ASSIGNMENT
Every line holding the word "right" should be copied from the material.

*** STUDY MATERIAL Section Begins ***

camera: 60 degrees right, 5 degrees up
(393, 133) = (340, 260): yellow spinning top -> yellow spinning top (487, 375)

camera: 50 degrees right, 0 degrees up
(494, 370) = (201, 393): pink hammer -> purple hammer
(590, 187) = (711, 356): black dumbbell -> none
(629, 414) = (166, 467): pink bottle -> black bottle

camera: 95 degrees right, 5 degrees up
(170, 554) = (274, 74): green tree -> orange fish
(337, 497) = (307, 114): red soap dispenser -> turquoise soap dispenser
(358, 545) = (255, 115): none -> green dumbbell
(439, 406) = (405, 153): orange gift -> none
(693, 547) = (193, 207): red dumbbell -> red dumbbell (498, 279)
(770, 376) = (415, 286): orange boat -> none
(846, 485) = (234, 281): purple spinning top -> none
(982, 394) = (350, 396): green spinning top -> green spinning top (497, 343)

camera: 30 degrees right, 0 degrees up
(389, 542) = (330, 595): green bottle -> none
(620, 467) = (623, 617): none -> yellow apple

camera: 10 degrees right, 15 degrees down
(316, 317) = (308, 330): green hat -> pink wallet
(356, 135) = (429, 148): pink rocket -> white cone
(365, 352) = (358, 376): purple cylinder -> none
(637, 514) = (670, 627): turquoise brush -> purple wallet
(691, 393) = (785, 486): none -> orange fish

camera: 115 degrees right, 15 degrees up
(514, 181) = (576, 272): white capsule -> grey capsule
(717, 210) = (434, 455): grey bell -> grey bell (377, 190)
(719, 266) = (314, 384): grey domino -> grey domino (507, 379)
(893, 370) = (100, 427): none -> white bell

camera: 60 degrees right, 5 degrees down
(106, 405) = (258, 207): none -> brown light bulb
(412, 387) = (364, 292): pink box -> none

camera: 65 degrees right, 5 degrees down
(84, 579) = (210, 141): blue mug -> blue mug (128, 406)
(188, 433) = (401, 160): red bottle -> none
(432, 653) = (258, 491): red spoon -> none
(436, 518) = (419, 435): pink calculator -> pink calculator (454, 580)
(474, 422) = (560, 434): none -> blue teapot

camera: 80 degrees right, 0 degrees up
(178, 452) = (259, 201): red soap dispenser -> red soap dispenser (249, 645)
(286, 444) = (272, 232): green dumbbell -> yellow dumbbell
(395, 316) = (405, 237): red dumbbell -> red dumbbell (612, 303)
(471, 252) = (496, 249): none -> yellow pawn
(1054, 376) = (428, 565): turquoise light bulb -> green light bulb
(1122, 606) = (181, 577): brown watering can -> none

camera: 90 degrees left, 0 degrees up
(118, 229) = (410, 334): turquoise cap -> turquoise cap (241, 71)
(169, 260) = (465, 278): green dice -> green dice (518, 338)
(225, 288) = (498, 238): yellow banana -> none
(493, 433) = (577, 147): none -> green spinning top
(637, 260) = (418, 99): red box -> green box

*** STUDY MATERIAL Section Ends ***

RESPONSE TO THE TASK
camera: 60 degrees right, 5 degrees up
camera: 50 degrees right, 0 degrees up
camera: 95 degrees right, 5 degrees up
camera: 30 degrees right, 0 degrees up
camera: 10 degrees right, 15 degrees down
camera: 115 degrees right, 15 degrees up
camera: 60 degrees right, 5 degrees down
camera: 65 degrees right, 5 degrees down
camera: 80 degrees right, 0 degrees up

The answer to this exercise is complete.